§ **WHAT IS BEING ASKED**: The expected answer is the full listing, repeated exactly and free of images.

§ **INFORMATION SHOWN**:
- Opening Delimiter -
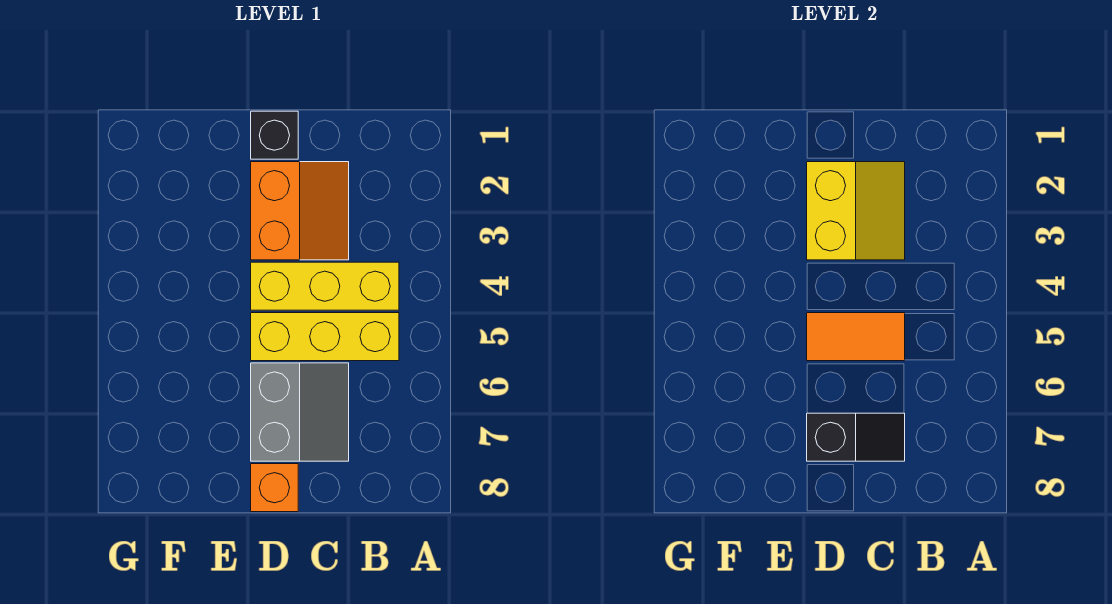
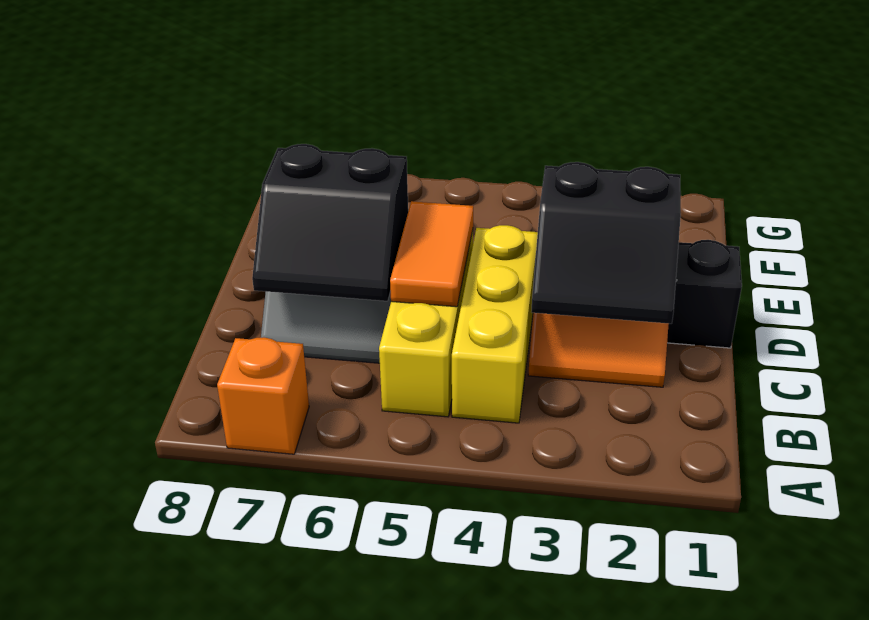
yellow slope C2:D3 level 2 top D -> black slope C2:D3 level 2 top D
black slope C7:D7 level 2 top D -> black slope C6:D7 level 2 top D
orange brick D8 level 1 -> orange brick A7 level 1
- Closing Delimiter -
§ **REPLY**:
yellow slope C2:D3 level 2 top D -> black slope C2:D3 level 2 top D
black slope C7:D7 level 2 top D -> black slope C6:D7 level 2 top D
orange brick D8 level 1 -> orange brick A7 level 1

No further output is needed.